-- START INPUT --

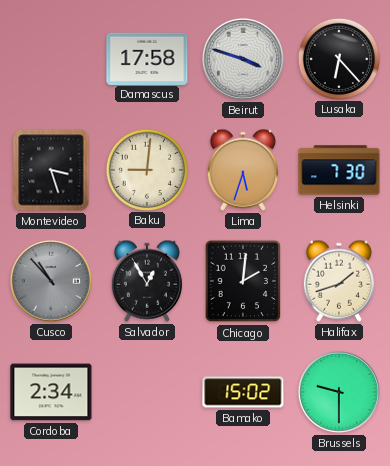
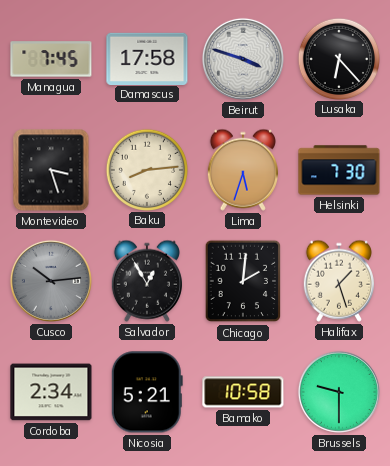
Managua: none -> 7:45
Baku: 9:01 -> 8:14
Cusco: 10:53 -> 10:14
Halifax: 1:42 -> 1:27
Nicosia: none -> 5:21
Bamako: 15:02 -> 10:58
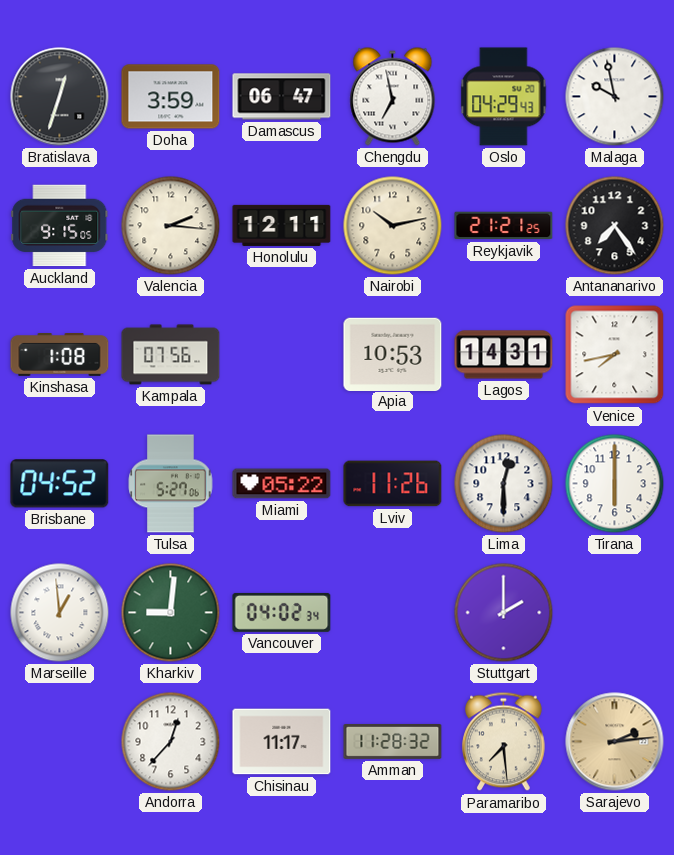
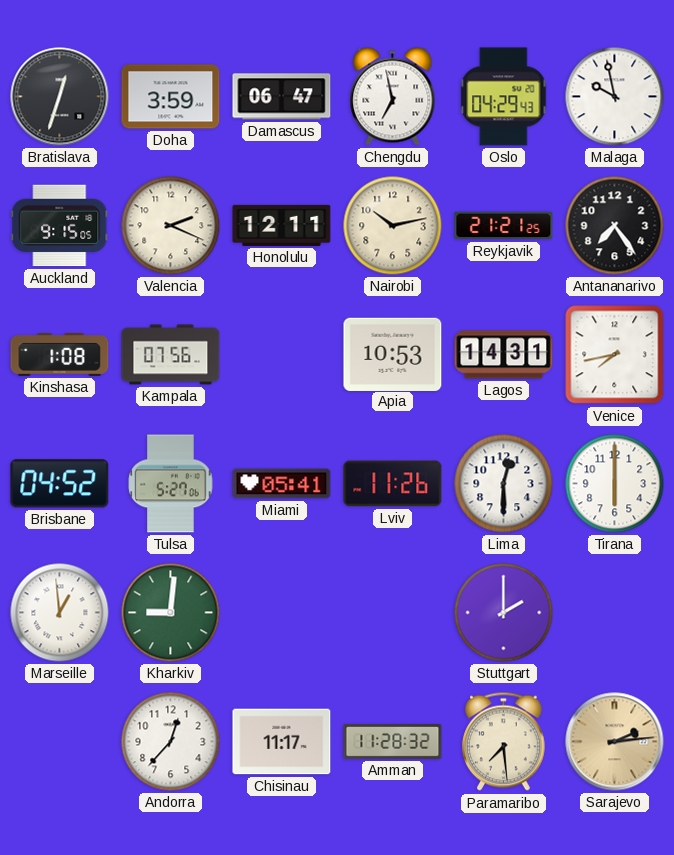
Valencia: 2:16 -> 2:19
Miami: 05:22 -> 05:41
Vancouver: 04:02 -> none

-- END INPUT --

## BRIEF
Reproduce every line above word for word, omitting the pictures.

## COMPLETED EXERCISE
Managua: none -> 7:45
Baku: 9:01 -> 8:14
Cusco: 10:53 -> 10:14
Halifax: 1:42 -> 1:27
Nicosia: none -> 5:21
Bamako: 15:02 -> 10:58
Valencia: 2:16 -> 2:19
Miami: 05:22 -> 05:41
Vancouver: 04:02 -> none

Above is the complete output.